» TASK DIRECTIONS: Find the line with "DHT pin DATA: 7 -> 15" and the line with "RGB3 pin G: none -> 5" in the entries below; output exactly those two lines, every line between them, and no others.

» EXERCISE INPUT:
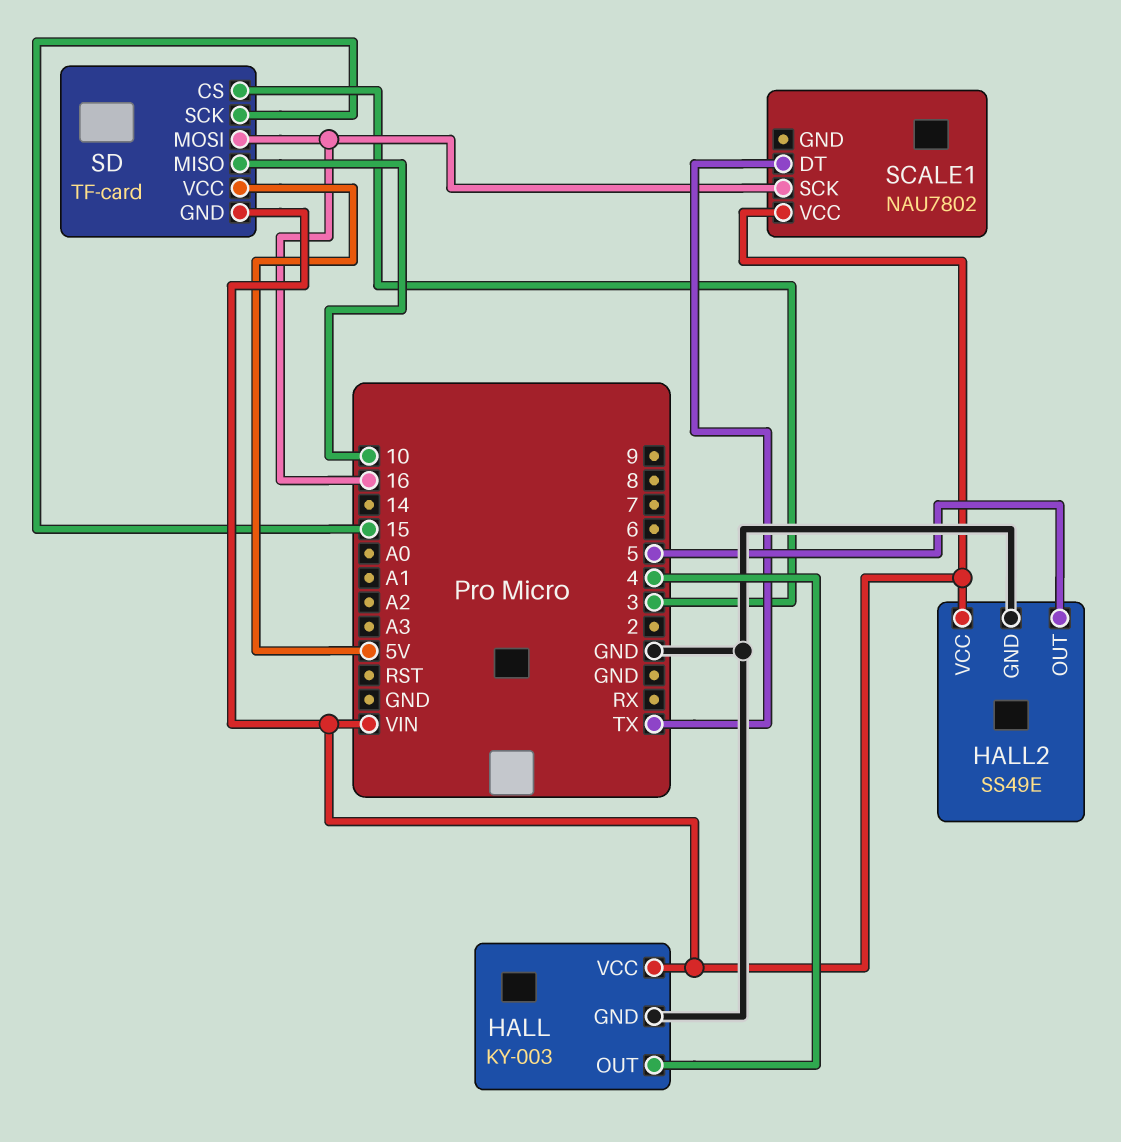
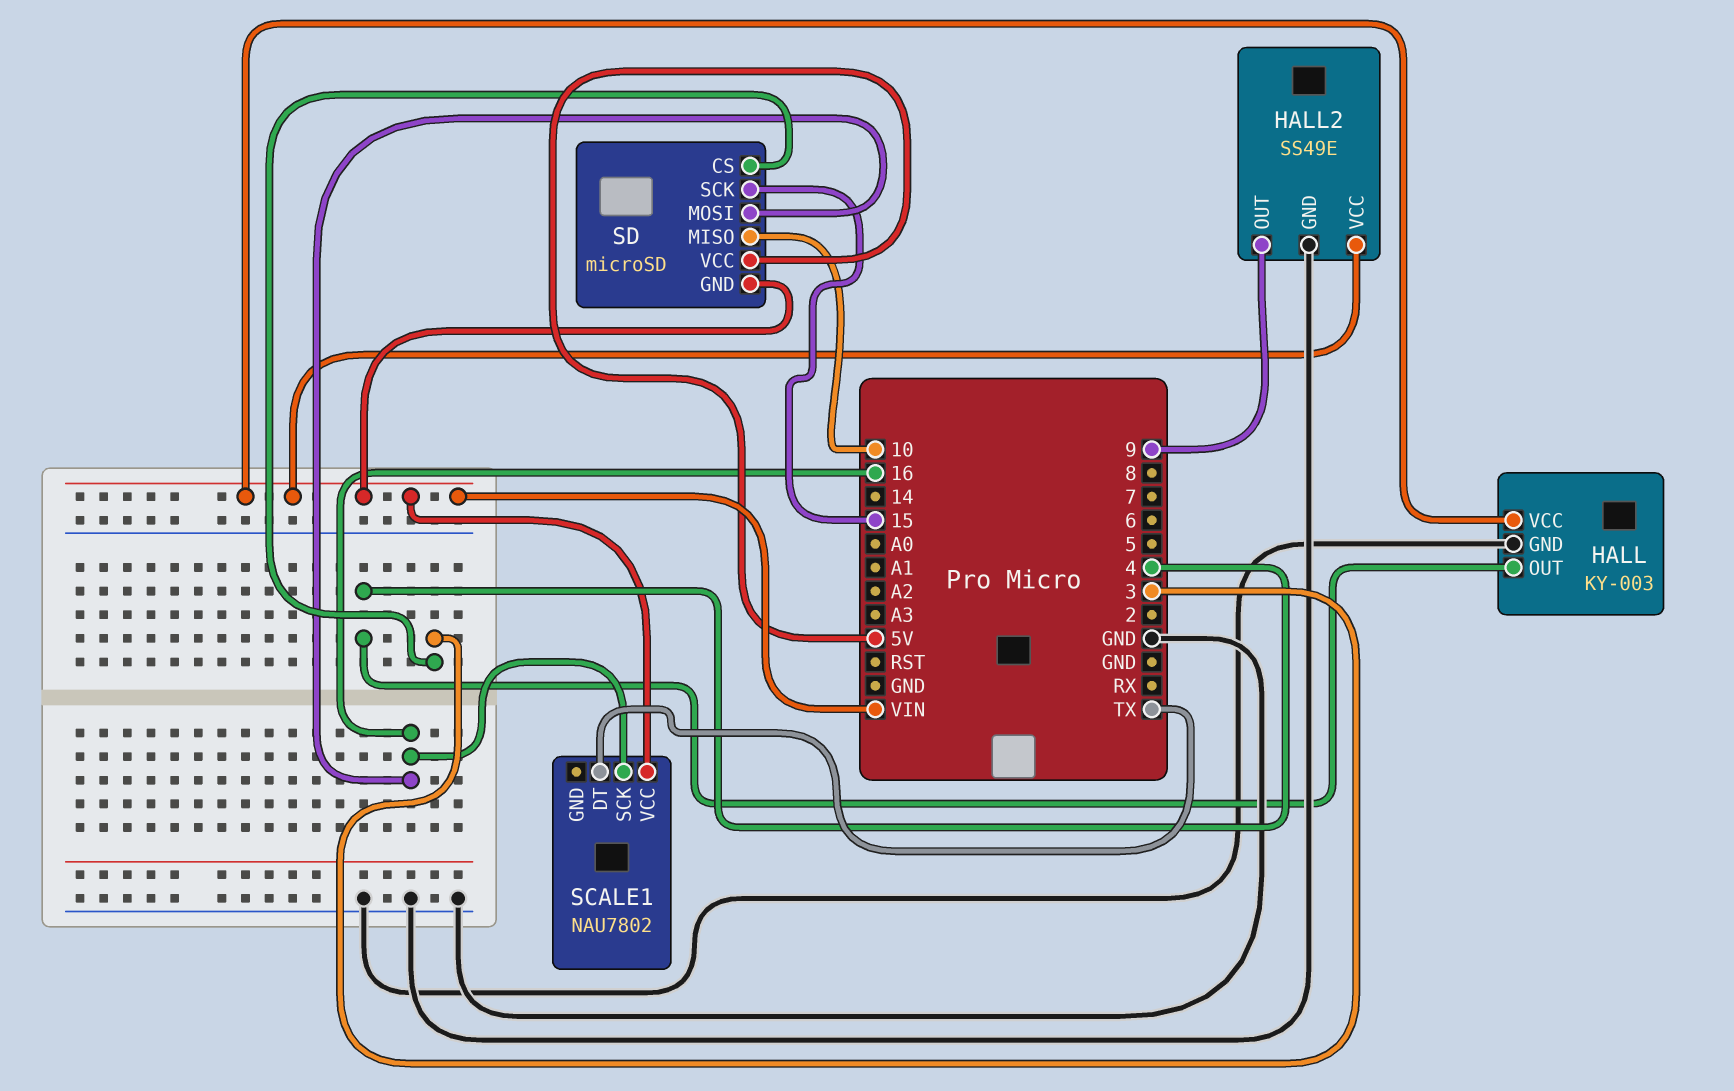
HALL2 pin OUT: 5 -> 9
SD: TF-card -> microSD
...
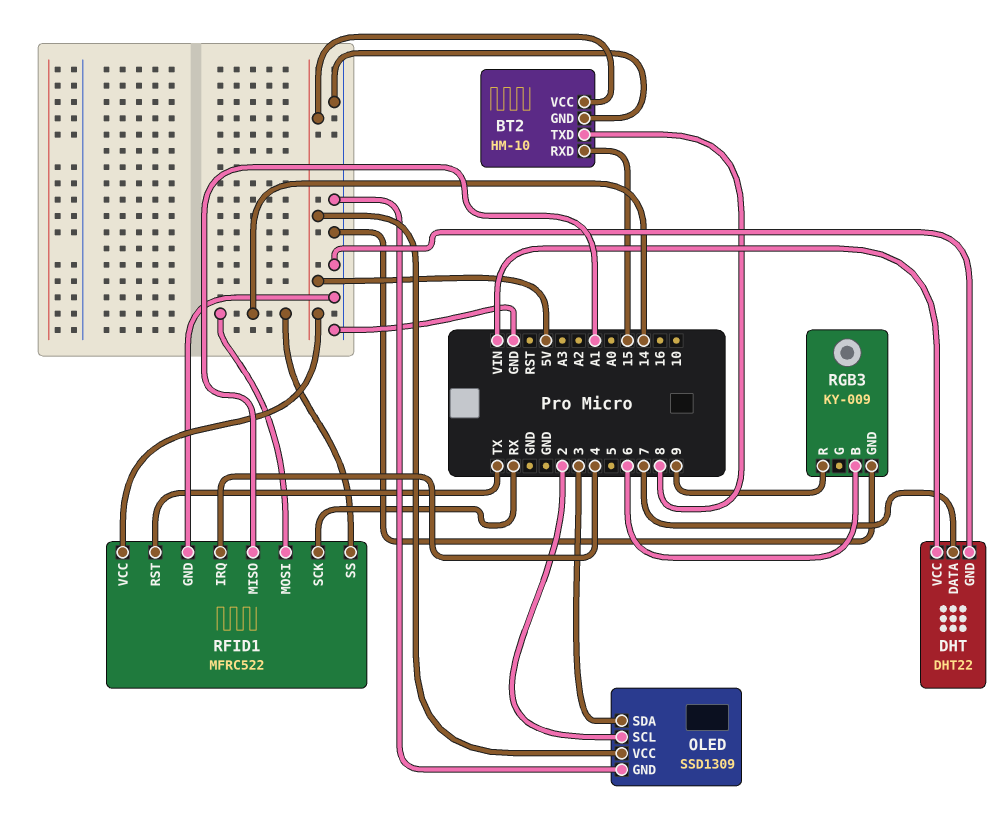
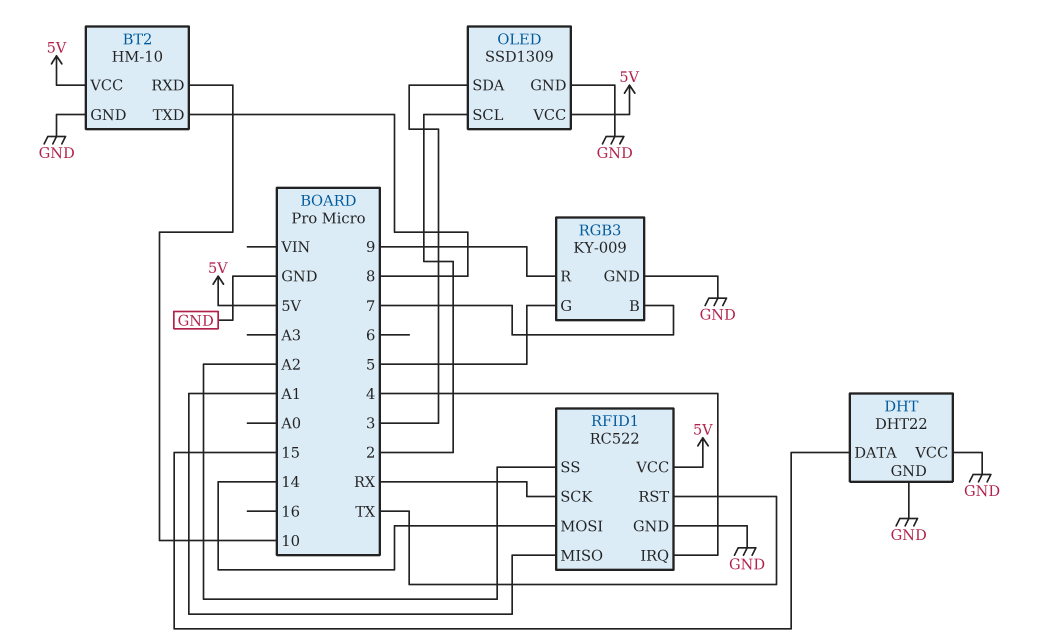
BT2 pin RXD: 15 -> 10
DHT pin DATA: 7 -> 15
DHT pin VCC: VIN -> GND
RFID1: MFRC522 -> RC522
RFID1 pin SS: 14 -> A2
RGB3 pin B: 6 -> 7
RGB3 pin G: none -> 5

» TASK ANSWER:
DHT pin DATA: 7 -> 15
DHT pin VCC: VIN -> GND
RFID1: MFRC522 -> RC522
RFID1 pin SS: 14 -> A2
RGB3 pin B: 6 -> 7
RGB3 pin G: none -> 5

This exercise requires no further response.